▸ RECORD EXTRACTS:
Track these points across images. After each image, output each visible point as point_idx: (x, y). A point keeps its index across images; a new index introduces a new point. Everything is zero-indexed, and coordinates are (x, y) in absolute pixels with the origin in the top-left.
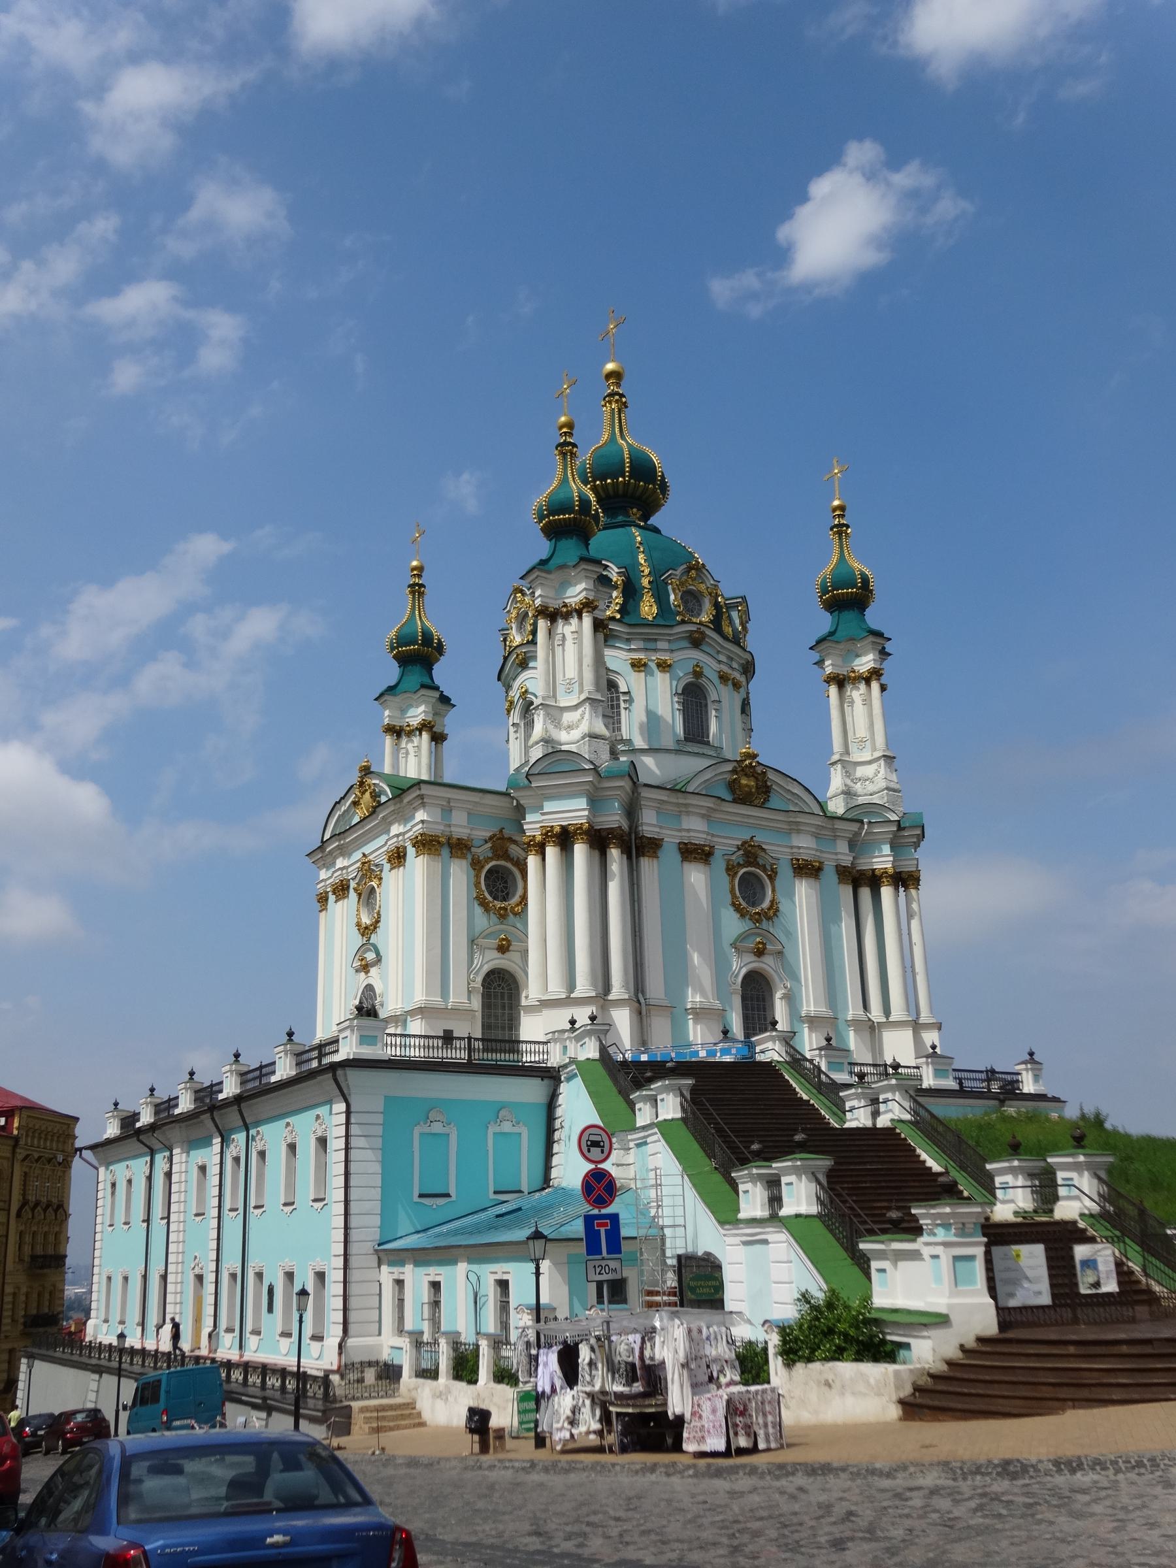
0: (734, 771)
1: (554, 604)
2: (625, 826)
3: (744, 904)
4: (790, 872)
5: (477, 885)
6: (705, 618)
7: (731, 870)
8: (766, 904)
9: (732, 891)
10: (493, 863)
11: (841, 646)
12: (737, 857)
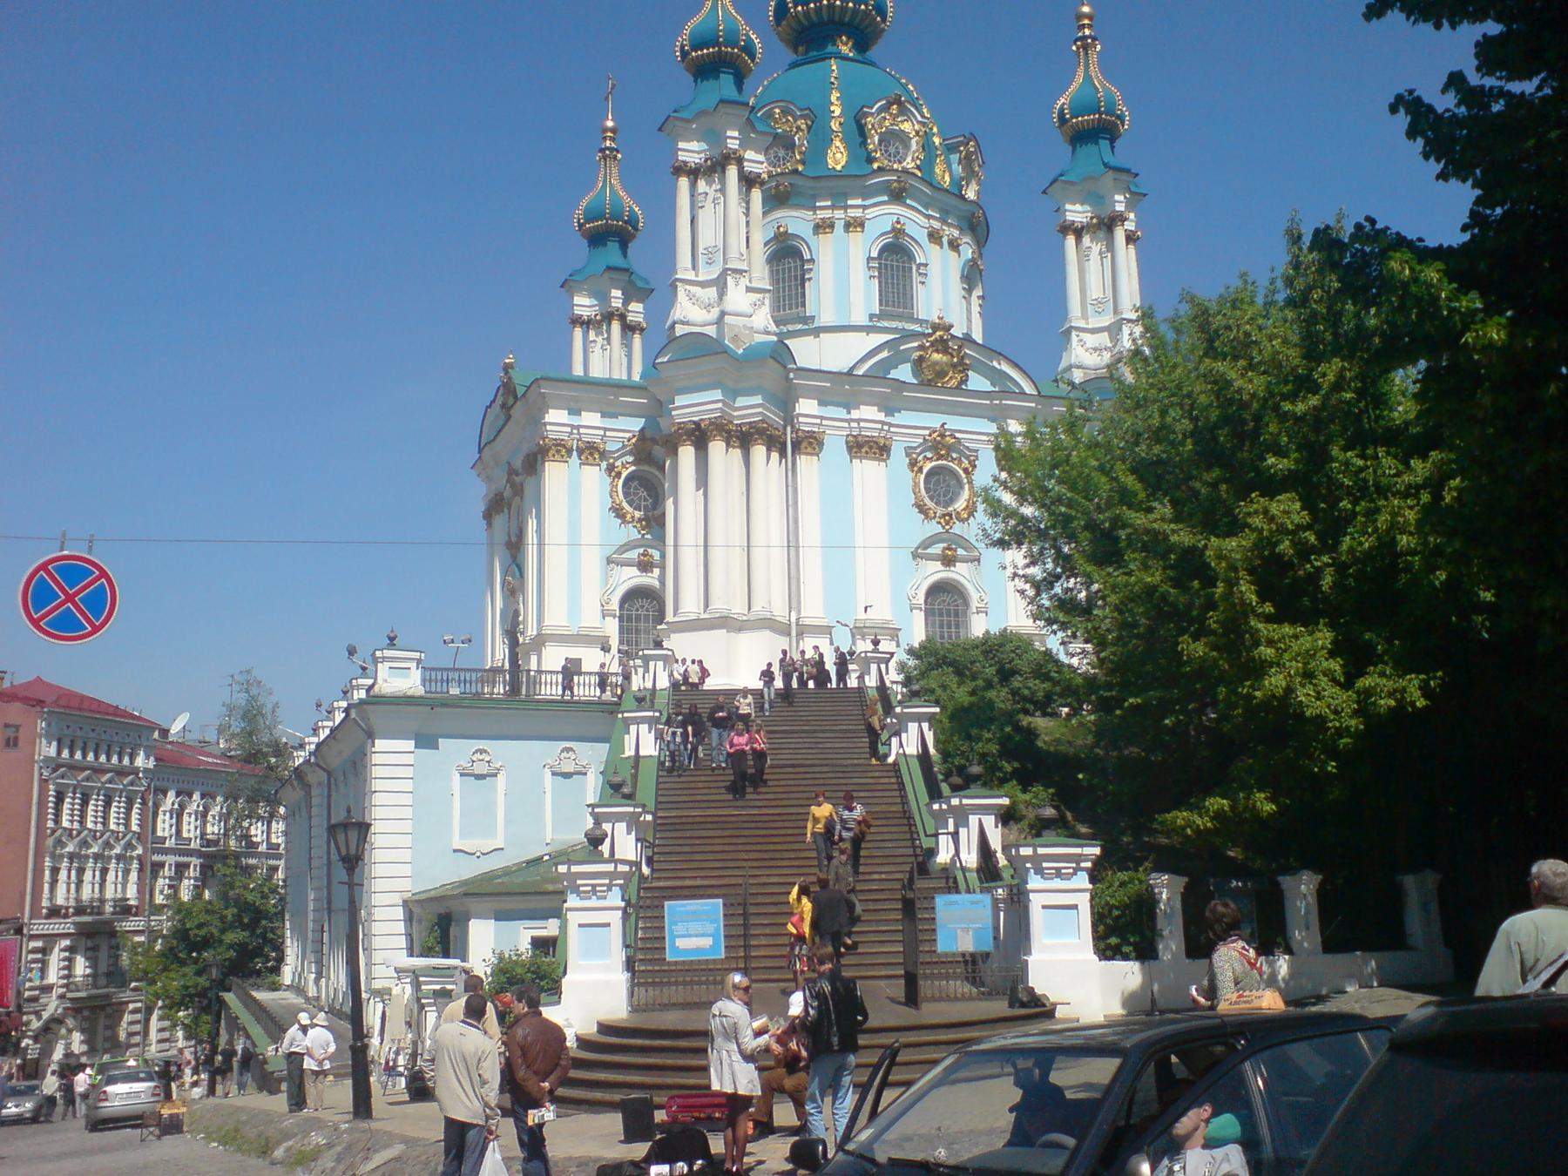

▸ DIRECTIONS:
Copy every line of the items above word for word, leaving out the pictures.

▸ PROBLEM SOLUTION:
Track these points across images. After each image, output each visible point as point_idx: (x, y). A point keeps its index across images; a new index introduces a new point. Everything is zero-indexed, and coordinates are (x, y) in absolute pixels with the origin in the top-left.
0: (734, 771)
1: (554, 604)
2: (625, 826)
3: (744, 904)
4: (790, 872)
5: (477, 885)
6: (705, 618)
7: (731, 870)
8: (766, 904)
9: (732, 891)
10: (493, 863)
11: (841, 646)
12: (737, 857)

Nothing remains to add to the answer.